Problem description:
Repeat each line of the material below exactly as it appears, minus any pictures.
(The input)
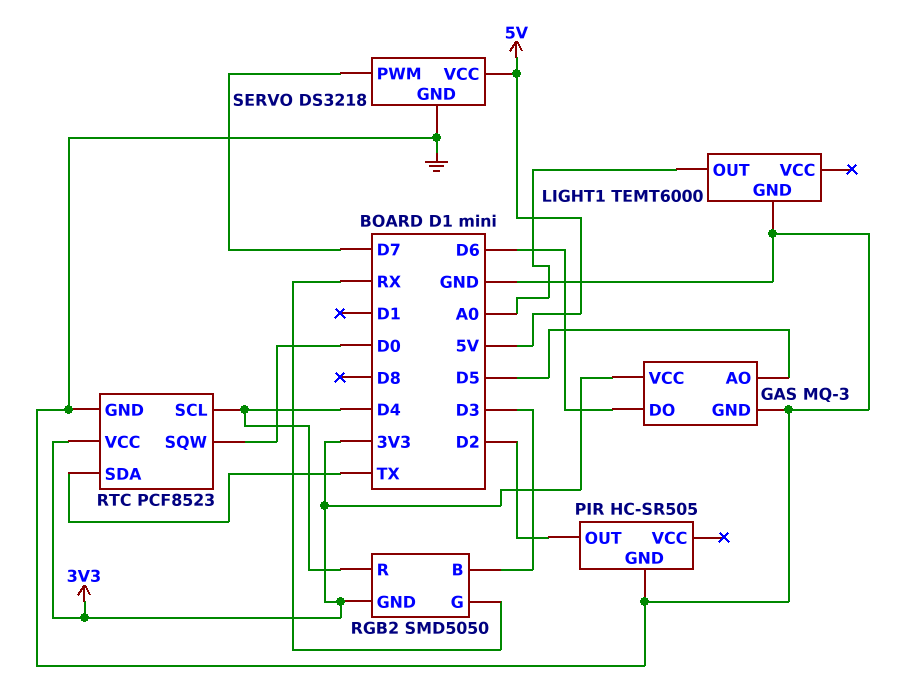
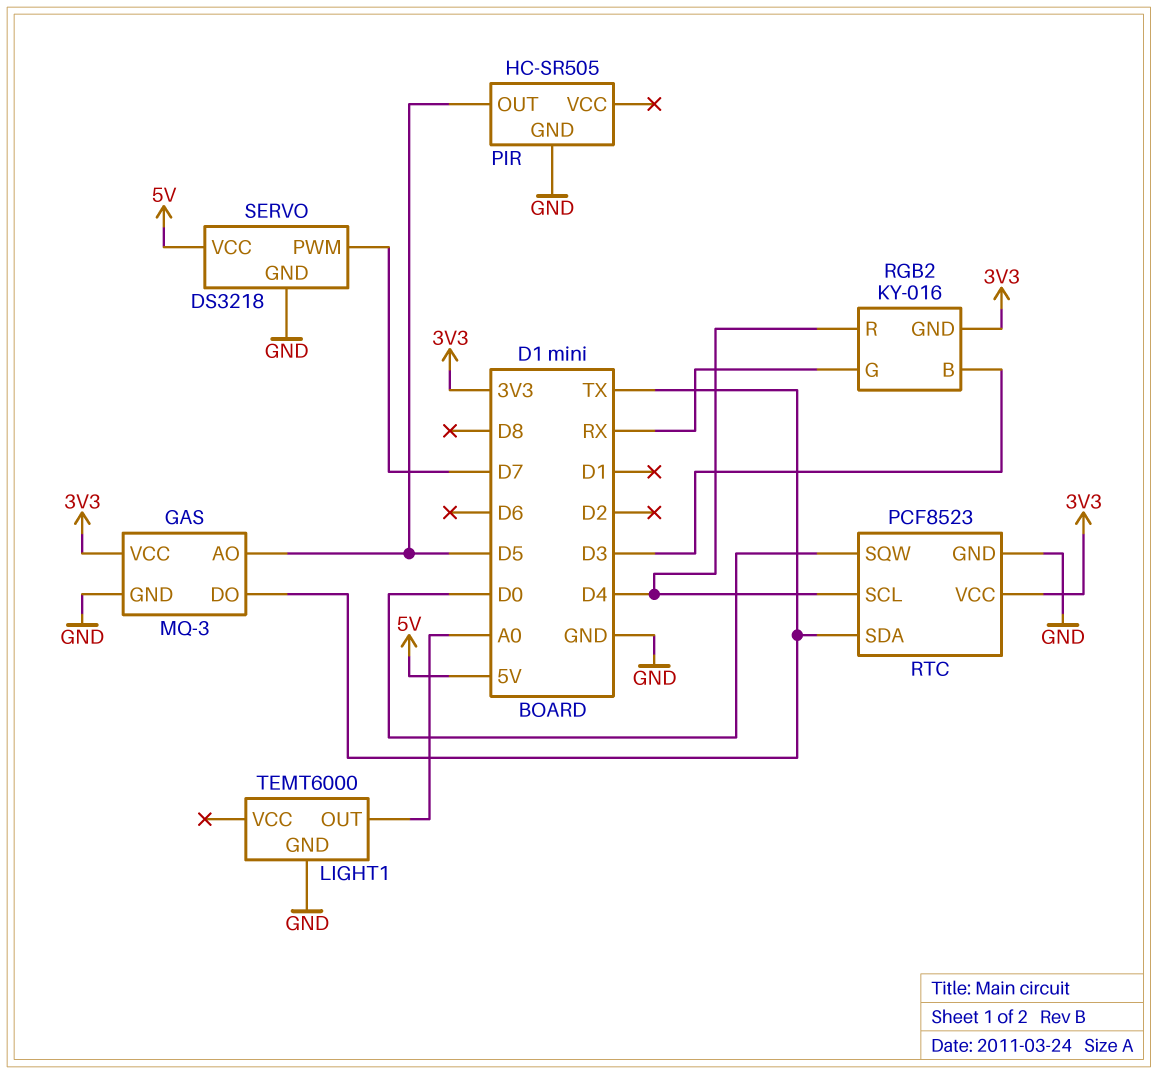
GAS pin DO: D6 -> TX
PIR pin OUT: D2 -> D5
RGB2: SMD5050 -> KY-016

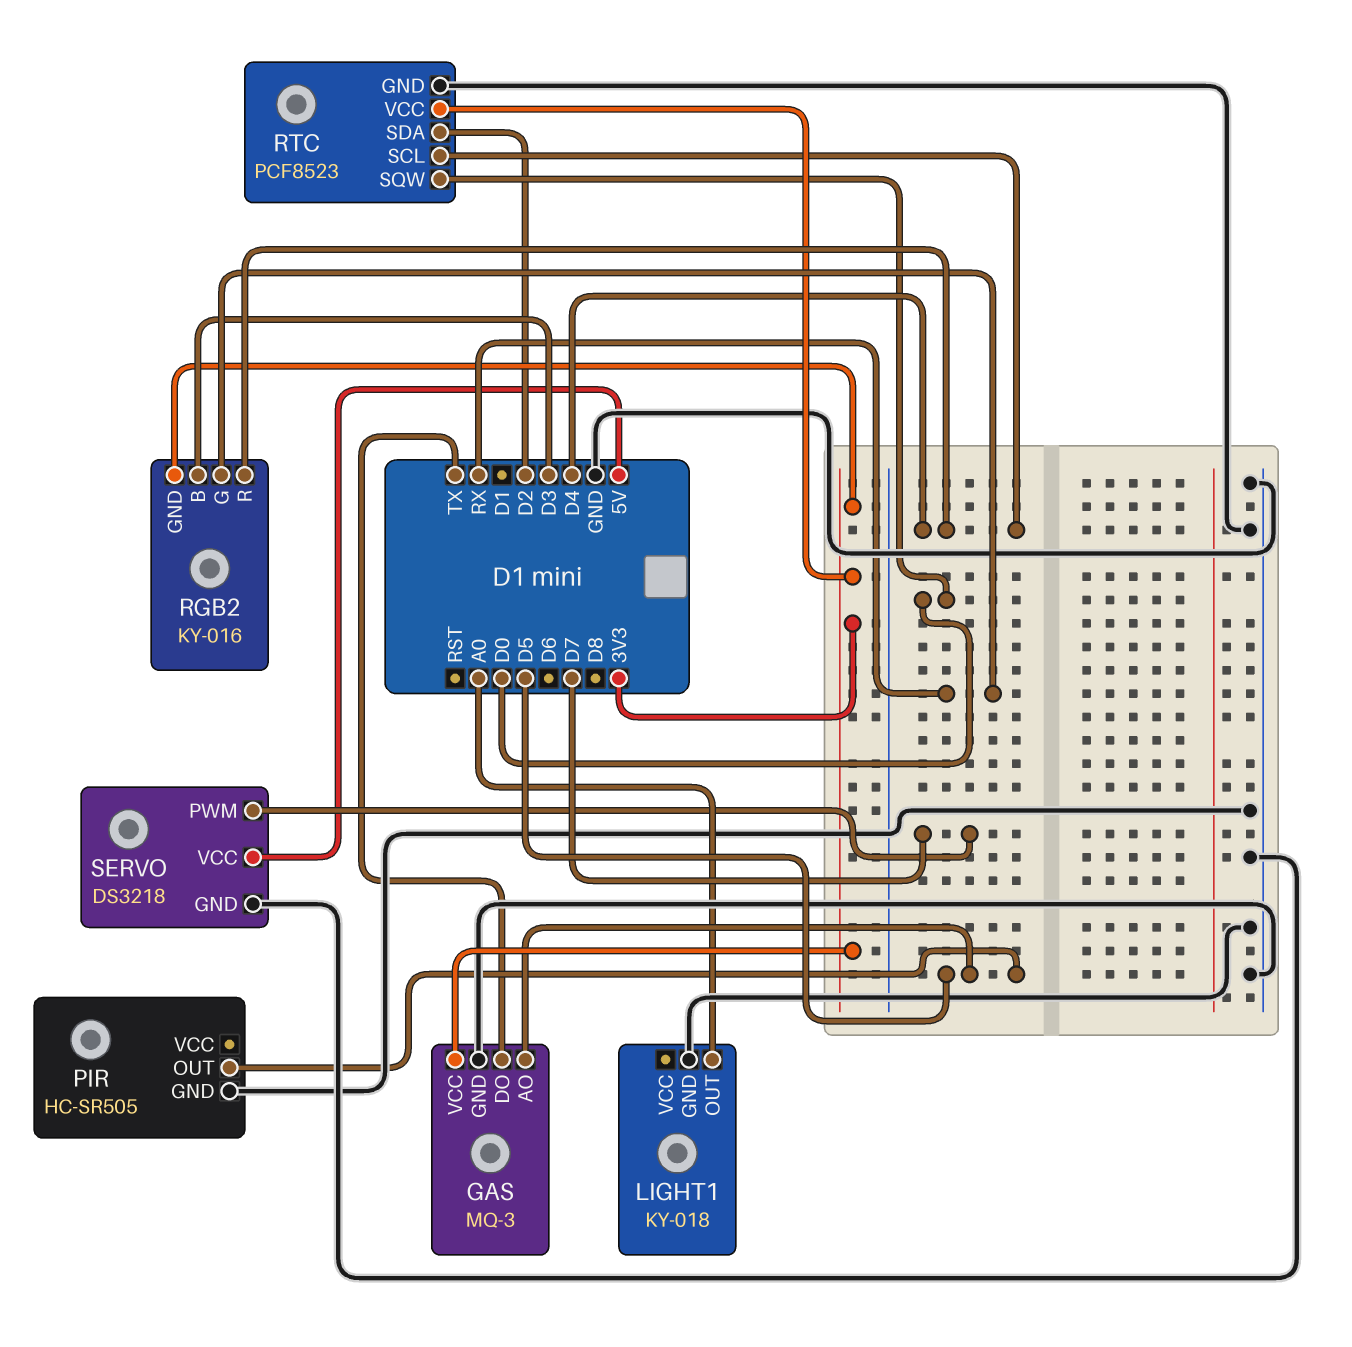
LIGHT1: TEMT6000 -> KY-018
RTC pin SDA: TX -> D2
(End The input)
Answer to the problem:
GAS pin DO: D6 -> TX
PIR pin OUT: D2 -> D5
RGB2: SMD5050 -> KY-016

LIGHT1: TEMT6000 -> KY-018
RTC pin SDA: TX -> D2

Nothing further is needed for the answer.